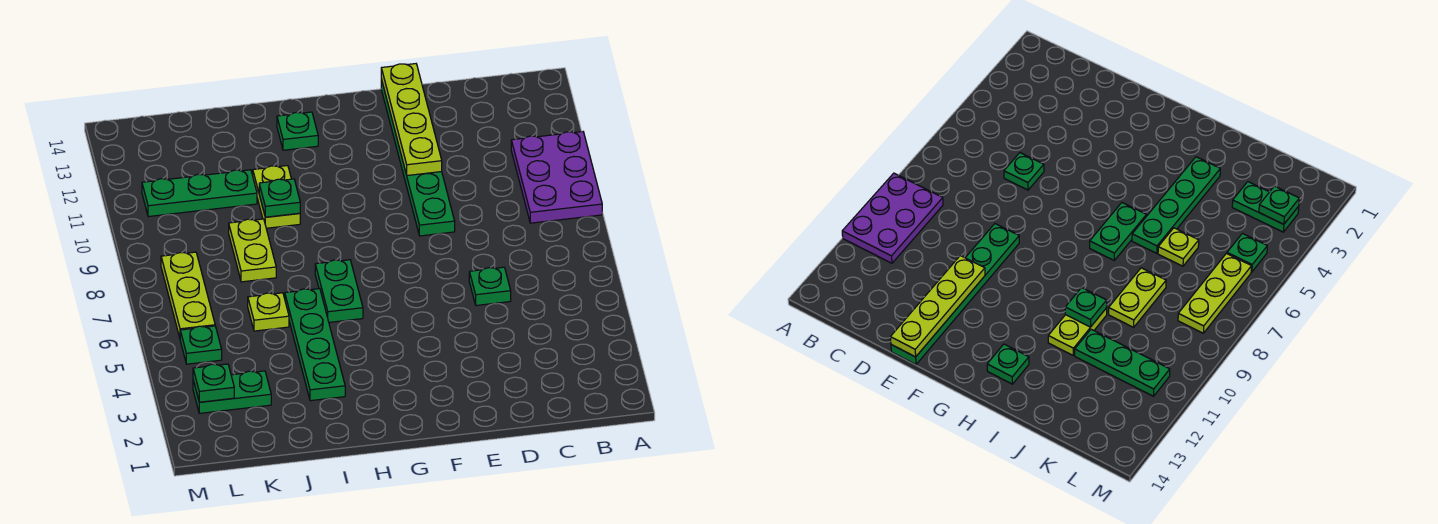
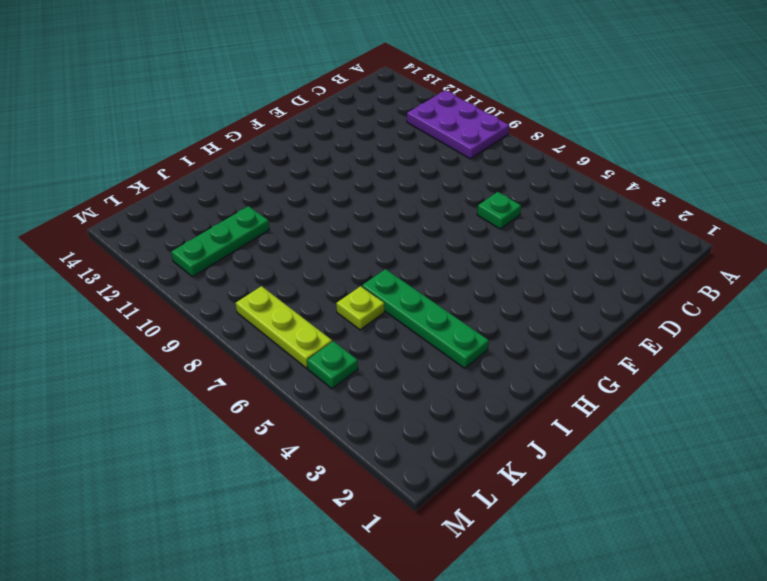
none -> green plate E9:E14 level 1
none -> green plate H6:H7 level 1
none -> green plate H13 level 1

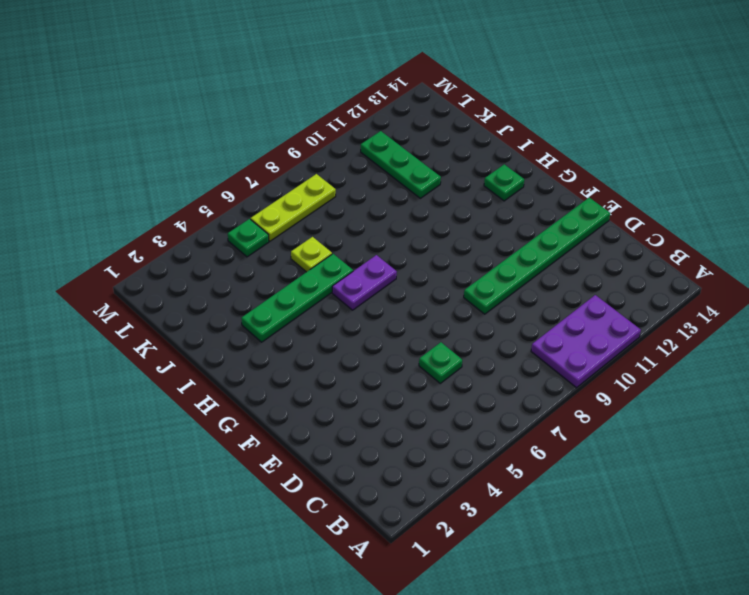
purple plate H6:H7 level 1 -> green plate H6:H7 level 1
none -> lime plate I10:I11 level 1
none -> lime plate J8:J9 level 1
none -> green plate K3:L3 level 1

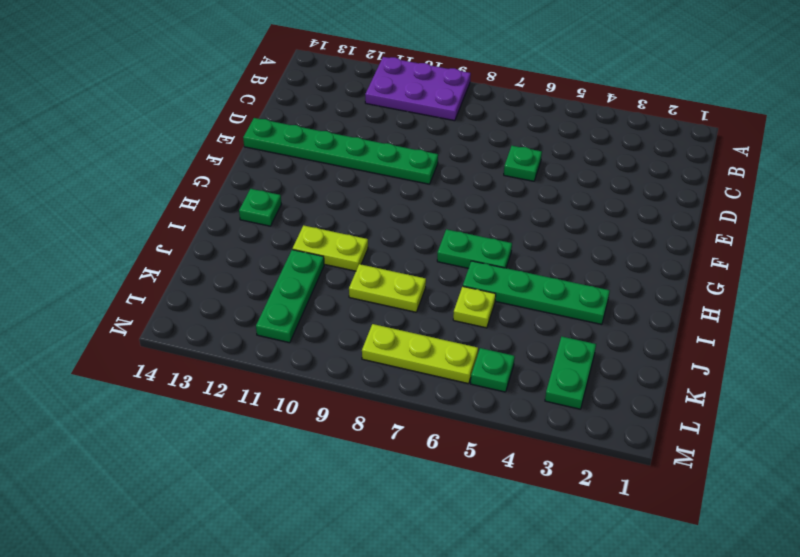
none -> lime plate E11:E14 level 2
none -> green plate I10 level 2
none -> green plate L3 level 2

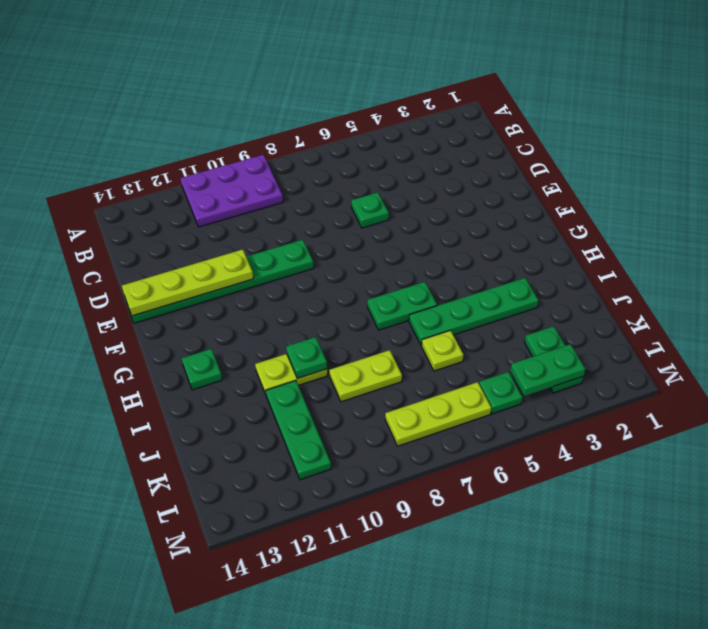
green plate L3:L4 level 2 -> green plate L3 level 2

To do:
Reproduce every line in the records above that contains the word "none".

Exercise response:
none -> green plate E9:E14 level 1
none -> green plate H6:H7 level 1
none -> green plate H13 level 1
none -> lime plate I10:I11 level 1
none -> lime plate J8:J9 level 1
none -> green plate K3:L3 level 1
none -> lime plate E11:E14 level 2
none -> green plate I10 level 2
none -> green plate L3 level 2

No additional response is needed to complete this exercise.